→ Task details: Could the lines from the top of the material to the line that contains "tan brick H7:I8 level 1 -> none" be retyped exactly, both included and pictures omitted?

→ Input for this task:
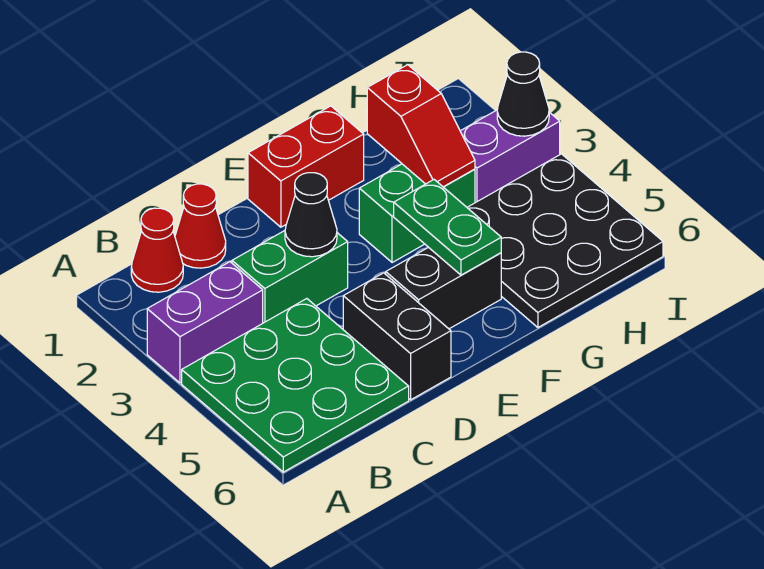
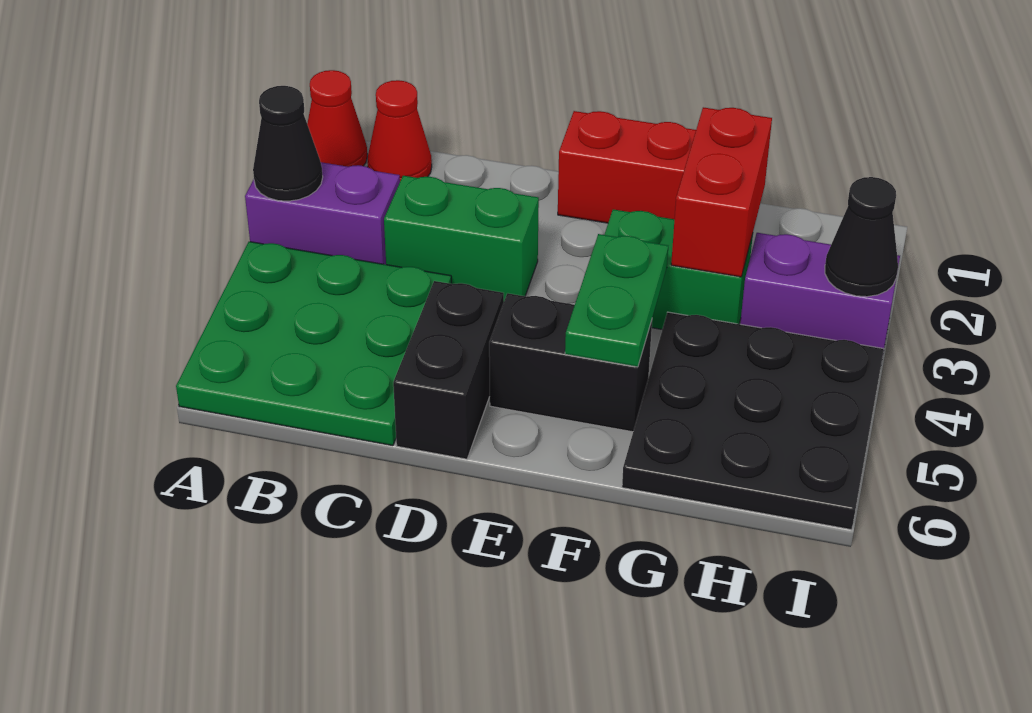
red cone C1 level 1 -> red cone A1 level 1
black cone D3 level 2 -> black cone A3 level 2
red slope G2:G3 level 2 top 2 -> red brick G2:G3 level 2

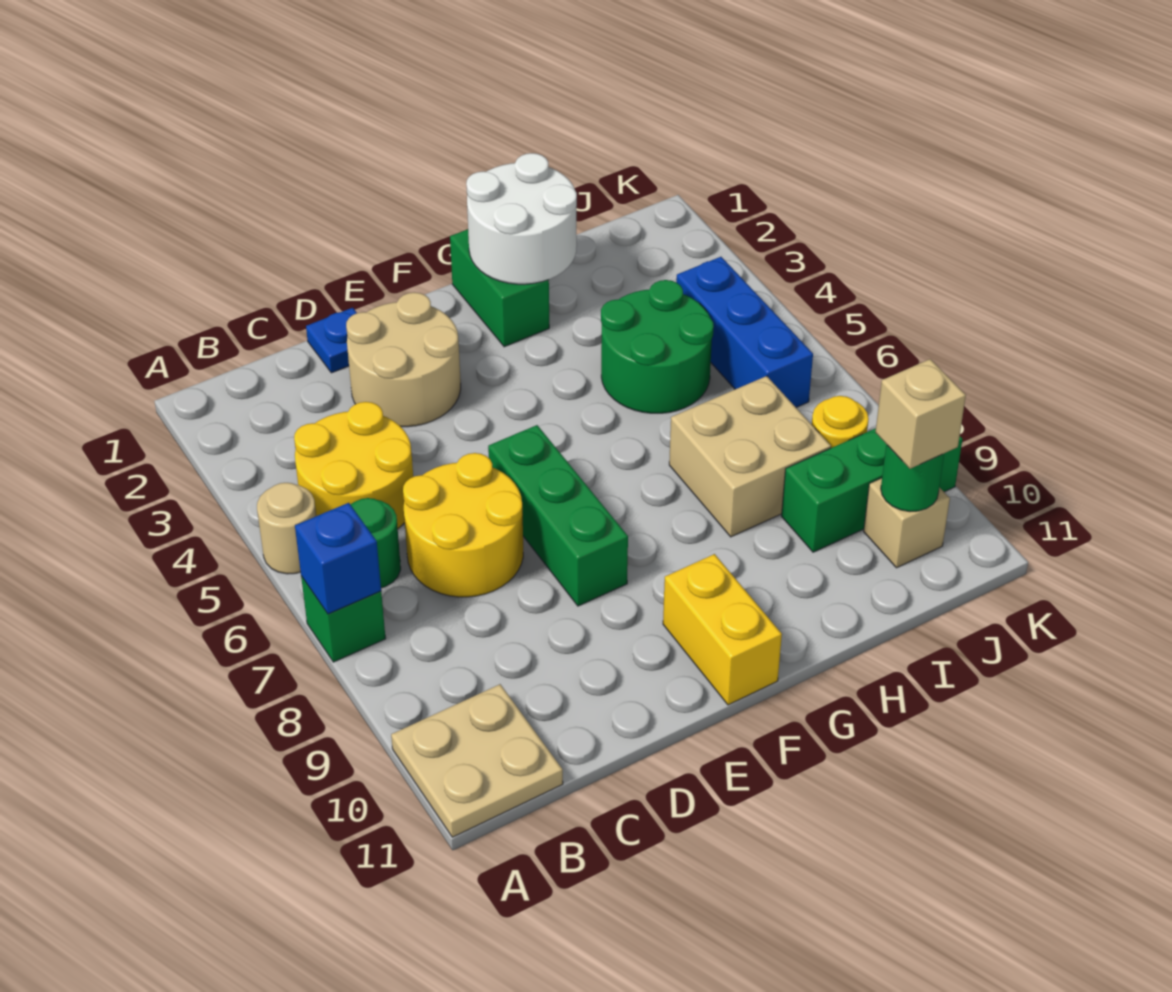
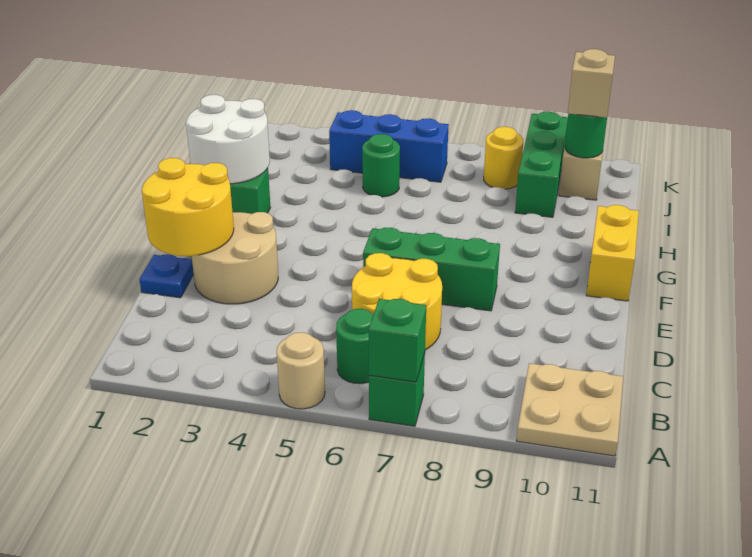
blue brick A7 level 2 -> green brick A7 level 2
yellow round brick B4:C5 level 1 -> yellow round brick D1:E2 level 2
yellow brick F10:F11 level 1 -> yellow brick F11:G11 level 1
green round brick H4:I5 level 1 -> green round brick I5 level 1
tan brick H7:I8 level 1 -> none

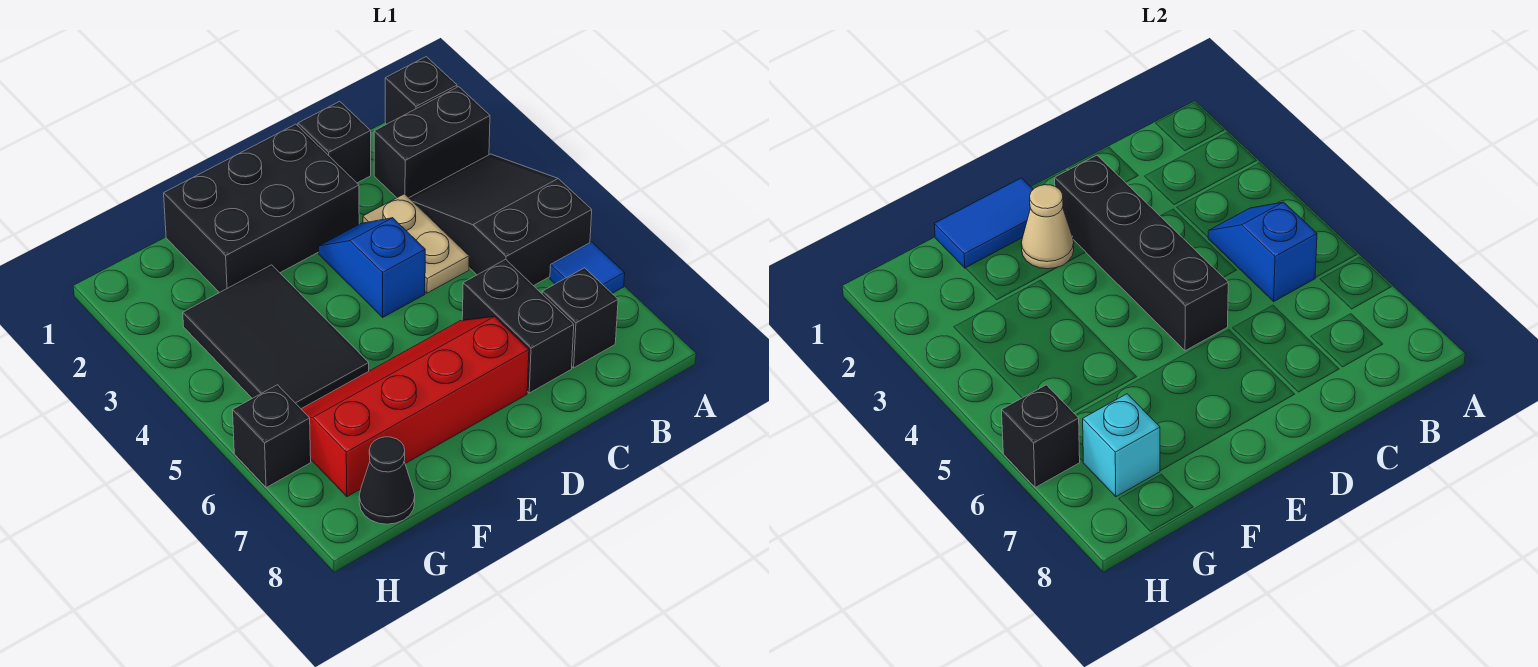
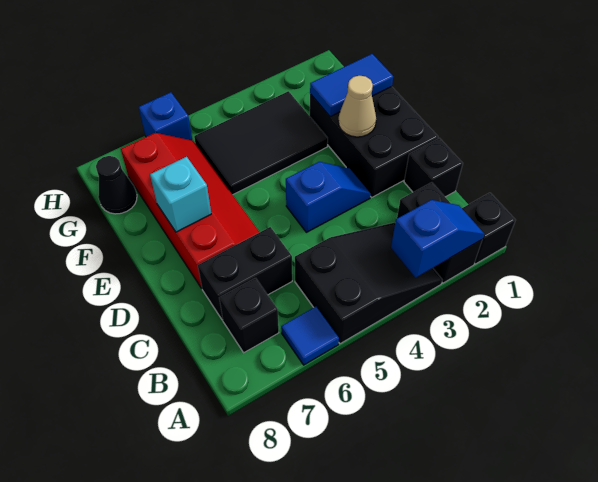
blue slope B4:B5 level 2 top 5 -> blue slope A2:A3 level 2 top 3
tan plate C3:C4 level 1 -> none
black brick D2:D5 level 2 -> none
blue tile E1:F1 level 2 -> blue tile F1:F2 level 2
cyan brick G7 level 2 -> cyan brick E7 level 2
black brick H6 level 1 -> blue brick H6 level 1
black brick H6 level 2 -> none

→ Answer for the task:
red cone C1 level 1 -> red cone A1 level 1
black cone D3 level 2 -> black cone A3 level 2
red slope G2:G3 level 2 top 2 -> red brick G2:G3 level 2

blue brick A7 level 2 -> green brick A7 level 2
yellow round brick B4:C5 level 1 -> yellow round brick D1:E2 level 2
yellow brick F10:F11 level 1 -> yellow brick F11:G11 level 1
green round brick H4:I5 level 1 -> green round brick I5 level 1
tan brick H7:I8 level 1 -> none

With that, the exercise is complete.